-- Your goal --
Of the material below, only the lines from the line containing "R2: 27k (GND, VB) -> 33k (GND, VB)" down to the line containing "J2 pin 2: CNT4 -> GND" belong in the answer, written out exactly.
--- START ---
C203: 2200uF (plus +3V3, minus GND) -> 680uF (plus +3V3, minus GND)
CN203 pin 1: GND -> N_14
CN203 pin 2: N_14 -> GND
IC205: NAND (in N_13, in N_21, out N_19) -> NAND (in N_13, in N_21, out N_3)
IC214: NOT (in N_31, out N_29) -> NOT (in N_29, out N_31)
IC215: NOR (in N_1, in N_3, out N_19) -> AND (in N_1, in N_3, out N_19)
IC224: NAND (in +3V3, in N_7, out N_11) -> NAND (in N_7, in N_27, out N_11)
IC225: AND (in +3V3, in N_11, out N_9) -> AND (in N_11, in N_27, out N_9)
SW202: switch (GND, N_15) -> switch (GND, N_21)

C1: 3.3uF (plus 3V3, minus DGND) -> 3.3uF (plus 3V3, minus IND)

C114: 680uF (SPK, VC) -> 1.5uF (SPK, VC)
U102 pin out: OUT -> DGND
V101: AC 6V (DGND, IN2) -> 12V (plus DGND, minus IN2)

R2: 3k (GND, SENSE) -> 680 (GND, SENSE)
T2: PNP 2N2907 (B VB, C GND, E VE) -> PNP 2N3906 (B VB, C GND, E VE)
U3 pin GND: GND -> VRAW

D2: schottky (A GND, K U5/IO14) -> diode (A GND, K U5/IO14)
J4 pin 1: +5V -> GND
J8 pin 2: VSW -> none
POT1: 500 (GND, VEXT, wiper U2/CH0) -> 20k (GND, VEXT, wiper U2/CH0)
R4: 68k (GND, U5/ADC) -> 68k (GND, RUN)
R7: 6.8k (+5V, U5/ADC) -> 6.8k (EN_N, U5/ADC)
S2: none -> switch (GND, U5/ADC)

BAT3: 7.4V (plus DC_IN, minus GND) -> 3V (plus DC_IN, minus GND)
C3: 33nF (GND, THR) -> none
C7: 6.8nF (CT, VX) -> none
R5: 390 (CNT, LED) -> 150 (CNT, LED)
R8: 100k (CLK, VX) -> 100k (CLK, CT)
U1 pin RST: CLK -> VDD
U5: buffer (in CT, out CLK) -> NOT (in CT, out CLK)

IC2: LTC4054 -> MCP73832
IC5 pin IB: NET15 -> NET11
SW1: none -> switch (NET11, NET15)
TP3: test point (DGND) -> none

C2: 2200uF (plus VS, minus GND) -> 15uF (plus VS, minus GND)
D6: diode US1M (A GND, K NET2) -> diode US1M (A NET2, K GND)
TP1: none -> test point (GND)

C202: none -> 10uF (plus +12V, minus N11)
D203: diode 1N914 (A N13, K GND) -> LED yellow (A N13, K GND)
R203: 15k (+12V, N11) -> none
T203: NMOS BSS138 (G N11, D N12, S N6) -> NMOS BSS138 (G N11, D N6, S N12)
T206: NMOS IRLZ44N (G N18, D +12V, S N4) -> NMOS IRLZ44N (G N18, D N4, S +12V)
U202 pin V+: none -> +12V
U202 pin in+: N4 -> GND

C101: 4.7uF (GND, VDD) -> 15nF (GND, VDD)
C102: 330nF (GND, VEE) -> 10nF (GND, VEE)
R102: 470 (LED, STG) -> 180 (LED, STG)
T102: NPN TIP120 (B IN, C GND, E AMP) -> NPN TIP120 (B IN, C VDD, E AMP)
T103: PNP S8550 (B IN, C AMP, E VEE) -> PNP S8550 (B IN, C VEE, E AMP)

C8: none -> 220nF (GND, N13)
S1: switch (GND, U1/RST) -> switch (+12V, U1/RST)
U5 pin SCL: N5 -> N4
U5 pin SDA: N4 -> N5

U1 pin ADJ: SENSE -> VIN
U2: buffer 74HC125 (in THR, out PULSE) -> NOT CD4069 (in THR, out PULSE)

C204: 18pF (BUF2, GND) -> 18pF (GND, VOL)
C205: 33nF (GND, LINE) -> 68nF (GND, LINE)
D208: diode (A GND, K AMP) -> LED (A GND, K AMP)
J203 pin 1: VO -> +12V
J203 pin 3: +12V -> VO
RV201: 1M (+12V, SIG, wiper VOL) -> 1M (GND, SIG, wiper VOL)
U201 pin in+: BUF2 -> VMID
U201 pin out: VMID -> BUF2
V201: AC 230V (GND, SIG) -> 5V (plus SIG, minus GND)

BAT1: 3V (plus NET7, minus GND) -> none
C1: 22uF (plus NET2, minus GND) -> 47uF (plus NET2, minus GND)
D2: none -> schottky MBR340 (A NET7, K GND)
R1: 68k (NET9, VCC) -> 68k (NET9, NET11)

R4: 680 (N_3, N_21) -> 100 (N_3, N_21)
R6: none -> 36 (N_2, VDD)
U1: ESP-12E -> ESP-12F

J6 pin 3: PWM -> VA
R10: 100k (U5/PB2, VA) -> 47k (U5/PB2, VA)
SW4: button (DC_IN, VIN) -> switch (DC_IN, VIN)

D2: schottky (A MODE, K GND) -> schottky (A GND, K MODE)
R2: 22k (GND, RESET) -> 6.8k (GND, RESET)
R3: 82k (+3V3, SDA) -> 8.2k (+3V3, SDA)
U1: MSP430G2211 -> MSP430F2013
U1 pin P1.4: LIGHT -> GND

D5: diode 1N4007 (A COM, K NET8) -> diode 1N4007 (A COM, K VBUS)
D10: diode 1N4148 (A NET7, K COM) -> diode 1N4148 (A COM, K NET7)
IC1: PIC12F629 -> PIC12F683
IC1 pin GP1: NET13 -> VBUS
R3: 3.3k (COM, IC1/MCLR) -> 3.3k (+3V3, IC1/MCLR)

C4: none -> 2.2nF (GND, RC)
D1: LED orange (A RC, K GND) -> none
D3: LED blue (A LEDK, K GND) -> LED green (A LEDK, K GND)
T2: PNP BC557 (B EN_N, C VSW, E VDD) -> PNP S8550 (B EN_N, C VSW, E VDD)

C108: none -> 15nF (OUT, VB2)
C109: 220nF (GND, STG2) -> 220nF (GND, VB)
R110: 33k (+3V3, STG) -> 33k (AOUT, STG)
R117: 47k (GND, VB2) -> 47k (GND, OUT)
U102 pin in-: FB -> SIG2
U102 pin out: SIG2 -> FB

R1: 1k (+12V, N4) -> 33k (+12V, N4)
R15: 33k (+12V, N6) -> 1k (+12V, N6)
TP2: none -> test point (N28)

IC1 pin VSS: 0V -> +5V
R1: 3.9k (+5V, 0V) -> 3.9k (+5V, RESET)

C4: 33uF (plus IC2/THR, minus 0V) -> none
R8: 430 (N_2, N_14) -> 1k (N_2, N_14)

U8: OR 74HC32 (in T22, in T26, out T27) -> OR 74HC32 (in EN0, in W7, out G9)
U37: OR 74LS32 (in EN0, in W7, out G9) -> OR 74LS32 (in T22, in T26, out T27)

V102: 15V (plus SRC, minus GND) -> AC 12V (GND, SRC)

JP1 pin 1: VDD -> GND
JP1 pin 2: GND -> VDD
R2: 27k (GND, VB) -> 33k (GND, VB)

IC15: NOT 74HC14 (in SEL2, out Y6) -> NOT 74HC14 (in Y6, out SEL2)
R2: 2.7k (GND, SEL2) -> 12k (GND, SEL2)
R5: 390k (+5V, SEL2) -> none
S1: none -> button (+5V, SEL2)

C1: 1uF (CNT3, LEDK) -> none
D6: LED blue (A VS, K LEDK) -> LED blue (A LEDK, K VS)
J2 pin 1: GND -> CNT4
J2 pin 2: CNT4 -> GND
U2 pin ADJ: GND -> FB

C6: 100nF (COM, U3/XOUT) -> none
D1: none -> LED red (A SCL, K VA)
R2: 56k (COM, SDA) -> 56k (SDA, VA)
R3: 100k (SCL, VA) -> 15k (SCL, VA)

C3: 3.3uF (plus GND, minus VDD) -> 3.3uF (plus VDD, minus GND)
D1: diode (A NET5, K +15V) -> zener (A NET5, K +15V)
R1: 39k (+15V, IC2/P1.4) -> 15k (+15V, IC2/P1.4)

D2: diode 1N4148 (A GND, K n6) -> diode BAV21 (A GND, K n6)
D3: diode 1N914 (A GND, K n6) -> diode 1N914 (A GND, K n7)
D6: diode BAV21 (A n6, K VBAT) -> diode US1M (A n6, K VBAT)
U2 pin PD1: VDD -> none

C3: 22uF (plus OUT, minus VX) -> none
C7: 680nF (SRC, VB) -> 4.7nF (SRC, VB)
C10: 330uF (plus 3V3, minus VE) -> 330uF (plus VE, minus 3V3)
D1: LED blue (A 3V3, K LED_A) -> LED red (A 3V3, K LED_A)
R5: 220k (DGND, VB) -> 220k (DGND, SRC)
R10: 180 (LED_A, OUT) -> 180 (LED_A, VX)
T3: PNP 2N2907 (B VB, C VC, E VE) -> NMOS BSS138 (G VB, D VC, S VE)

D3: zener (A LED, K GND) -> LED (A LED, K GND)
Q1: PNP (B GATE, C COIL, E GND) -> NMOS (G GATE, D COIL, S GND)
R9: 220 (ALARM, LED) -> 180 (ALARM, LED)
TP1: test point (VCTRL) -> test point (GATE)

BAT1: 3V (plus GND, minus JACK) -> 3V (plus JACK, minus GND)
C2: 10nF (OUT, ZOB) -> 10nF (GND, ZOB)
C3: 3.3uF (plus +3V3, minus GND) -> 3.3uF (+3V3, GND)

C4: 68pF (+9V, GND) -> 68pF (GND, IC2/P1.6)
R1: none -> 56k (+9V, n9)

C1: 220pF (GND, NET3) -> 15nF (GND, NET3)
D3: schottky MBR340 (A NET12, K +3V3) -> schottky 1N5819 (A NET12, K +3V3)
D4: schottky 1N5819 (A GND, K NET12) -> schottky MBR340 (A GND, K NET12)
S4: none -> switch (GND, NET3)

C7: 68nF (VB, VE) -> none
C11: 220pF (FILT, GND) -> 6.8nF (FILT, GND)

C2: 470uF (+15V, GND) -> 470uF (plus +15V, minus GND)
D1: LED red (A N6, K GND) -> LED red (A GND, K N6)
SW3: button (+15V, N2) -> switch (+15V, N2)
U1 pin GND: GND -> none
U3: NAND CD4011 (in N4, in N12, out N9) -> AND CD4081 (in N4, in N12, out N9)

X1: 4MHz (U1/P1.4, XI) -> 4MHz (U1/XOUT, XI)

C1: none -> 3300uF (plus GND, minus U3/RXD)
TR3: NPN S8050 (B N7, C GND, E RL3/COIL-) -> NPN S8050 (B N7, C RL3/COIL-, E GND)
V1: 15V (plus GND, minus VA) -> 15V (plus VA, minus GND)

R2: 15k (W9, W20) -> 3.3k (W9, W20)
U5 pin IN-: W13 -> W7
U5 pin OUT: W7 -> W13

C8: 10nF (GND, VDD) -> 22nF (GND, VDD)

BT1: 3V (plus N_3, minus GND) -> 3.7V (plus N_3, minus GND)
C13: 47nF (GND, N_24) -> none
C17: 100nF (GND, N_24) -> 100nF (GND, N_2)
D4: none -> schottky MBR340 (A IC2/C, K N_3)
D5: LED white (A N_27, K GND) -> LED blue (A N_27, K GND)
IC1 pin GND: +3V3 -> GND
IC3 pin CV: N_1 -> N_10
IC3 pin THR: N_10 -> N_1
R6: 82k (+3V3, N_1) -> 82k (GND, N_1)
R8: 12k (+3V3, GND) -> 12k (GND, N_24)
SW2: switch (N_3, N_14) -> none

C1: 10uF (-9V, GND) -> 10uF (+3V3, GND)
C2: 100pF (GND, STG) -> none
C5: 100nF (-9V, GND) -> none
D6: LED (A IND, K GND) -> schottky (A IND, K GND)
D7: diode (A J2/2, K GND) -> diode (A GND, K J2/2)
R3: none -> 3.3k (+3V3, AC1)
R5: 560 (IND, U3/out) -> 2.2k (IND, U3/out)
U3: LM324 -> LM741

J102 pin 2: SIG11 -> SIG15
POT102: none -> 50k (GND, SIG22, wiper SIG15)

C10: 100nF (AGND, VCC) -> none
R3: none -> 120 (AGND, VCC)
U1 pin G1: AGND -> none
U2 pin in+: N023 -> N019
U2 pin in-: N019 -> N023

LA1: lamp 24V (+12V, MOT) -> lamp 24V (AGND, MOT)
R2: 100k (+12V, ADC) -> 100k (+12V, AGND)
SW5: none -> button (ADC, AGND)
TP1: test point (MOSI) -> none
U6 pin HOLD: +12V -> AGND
--- END ---
-- Result below --
R2: 27k (GND, VB) -> 33k (GND, VB)

IC15: NOT 74HC14 (in SEL2, out Y6) -> NOT 74HC14 (in Y6, out SEL2)
R2: 2.7k (GND, SEL2) -> 12k (GND, SEL2)
R5: 390k (+5V, SEL2) -> none
S1: none -> button (+5V, SEL2)

C1: 1uF (CNT3, LEDK) -> none
D6: LED blue (A VS, K LEDK) -> LED blue (A LEDK, K VS)
J2 pin 1: GND -> CNT4
J2 pin 2: CNT4 -> GND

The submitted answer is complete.